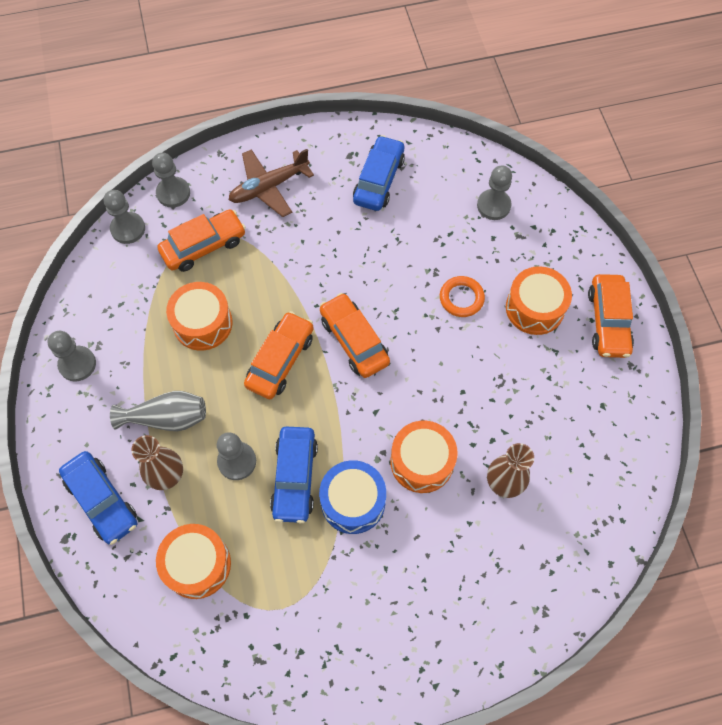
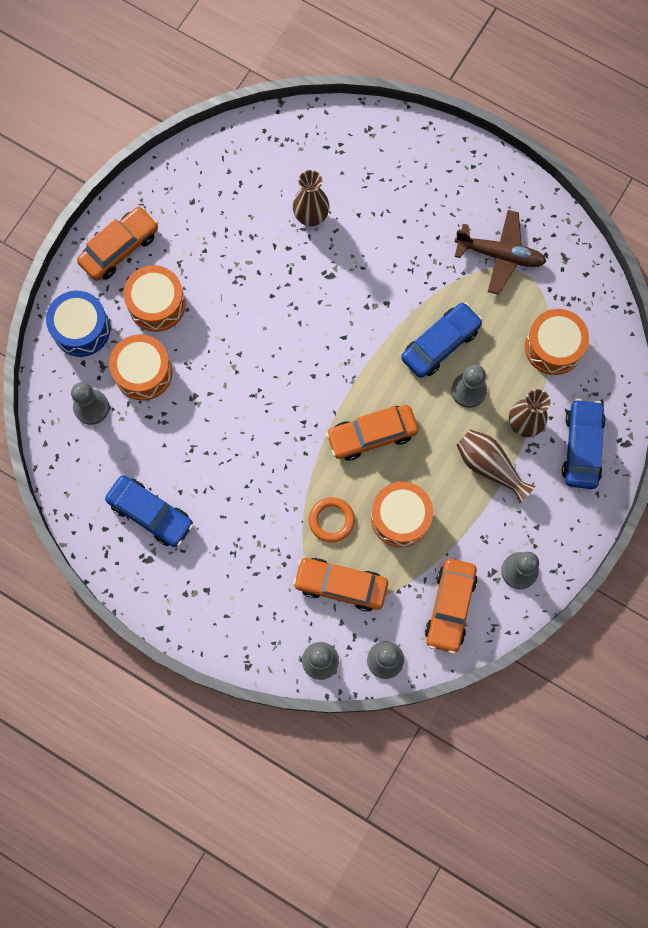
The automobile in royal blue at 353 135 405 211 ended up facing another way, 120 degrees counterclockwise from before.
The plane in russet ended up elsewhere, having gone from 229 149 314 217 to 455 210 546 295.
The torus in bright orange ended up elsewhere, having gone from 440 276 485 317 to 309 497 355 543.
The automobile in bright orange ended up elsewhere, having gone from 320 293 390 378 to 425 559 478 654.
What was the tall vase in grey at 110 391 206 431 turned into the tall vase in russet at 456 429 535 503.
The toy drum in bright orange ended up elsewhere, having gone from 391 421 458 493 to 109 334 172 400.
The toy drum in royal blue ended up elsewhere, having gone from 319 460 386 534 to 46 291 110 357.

━━━━━━━━━━

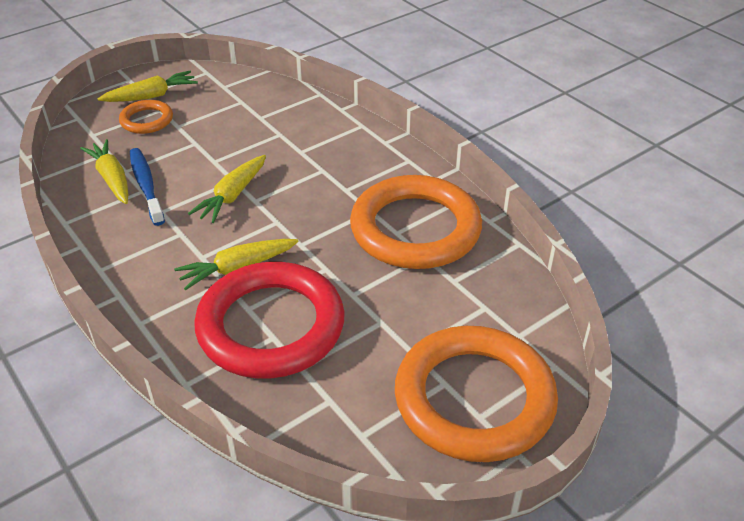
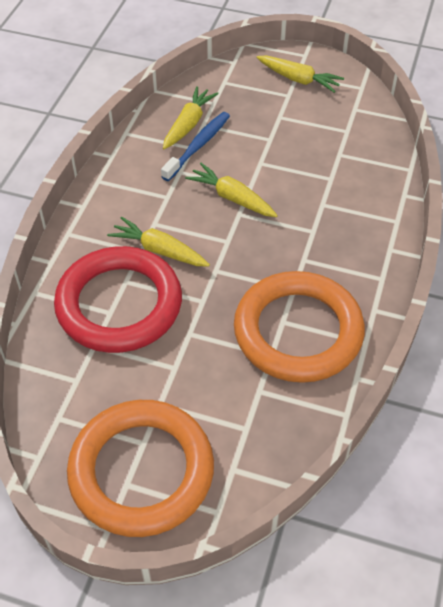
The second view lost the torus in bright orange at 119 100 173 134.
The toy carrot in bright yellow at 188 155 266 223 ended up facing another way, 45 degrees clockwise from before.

━━━━━━━━━━

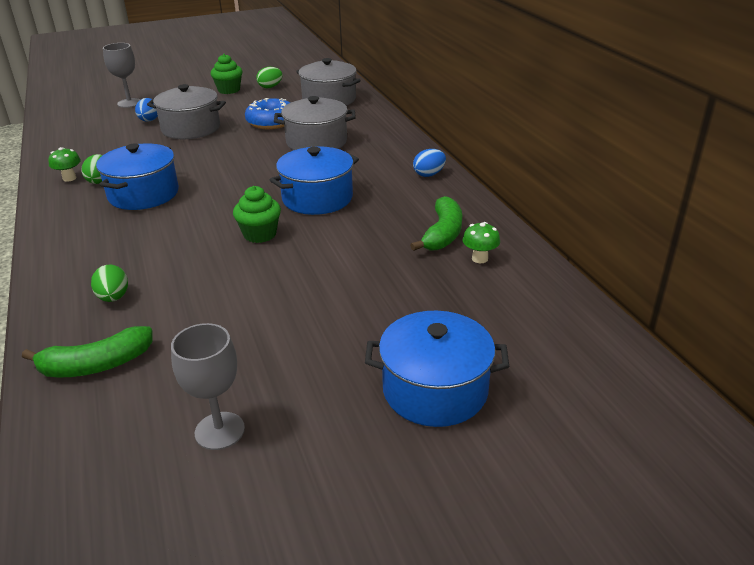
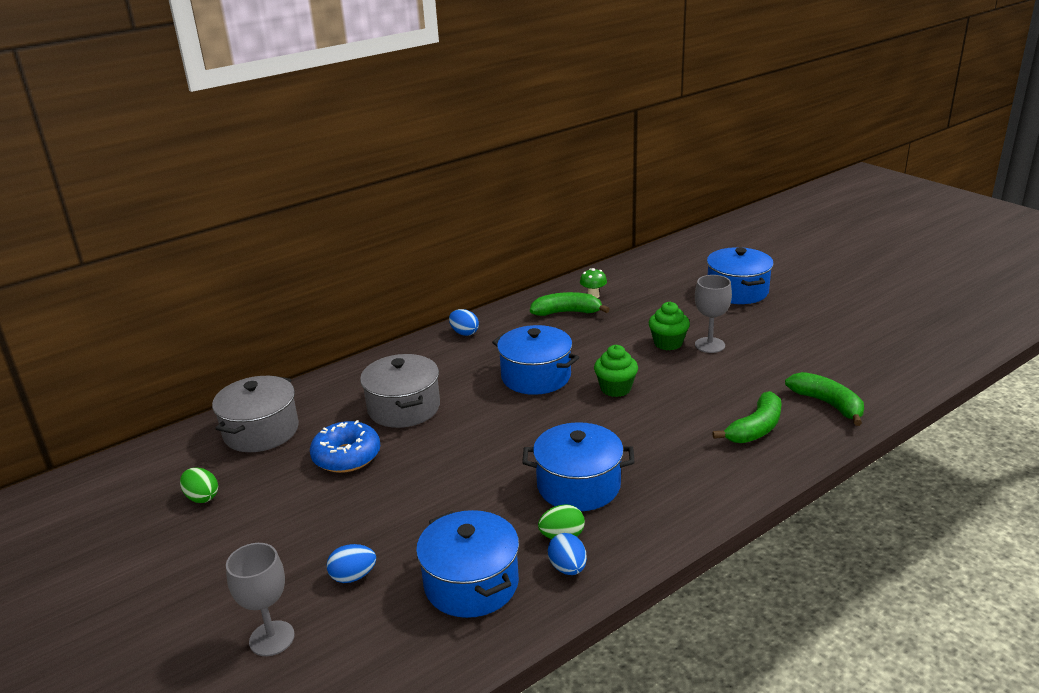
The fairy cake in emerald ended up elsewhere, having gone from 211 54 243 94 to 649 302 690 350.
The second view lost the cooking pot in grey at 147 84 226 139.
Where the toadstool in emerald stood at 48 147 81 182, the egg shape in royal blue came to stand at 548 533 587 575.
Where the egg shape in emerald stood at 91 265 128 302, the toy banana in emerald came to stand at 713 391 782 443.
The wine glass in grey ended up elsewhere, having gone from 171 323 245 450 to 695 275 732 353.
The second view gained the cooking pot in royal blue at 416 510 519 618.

━━━━━━━━━━

• [THE TASK] In the data above, retype exactly and only the lines between the one holding "The toy drum in bright" and the one holding "The toy drum in royal", inclusive.

• [RESPONSE TO THIS TASK]
The toy drum in bright orange ended up elsewhere, having gone from 391 421 458 493 to 109 334 172 400.
The toy drum in royal blue ended up elsewhere, having gone from 319 460 386 534 to 46 291 110 357.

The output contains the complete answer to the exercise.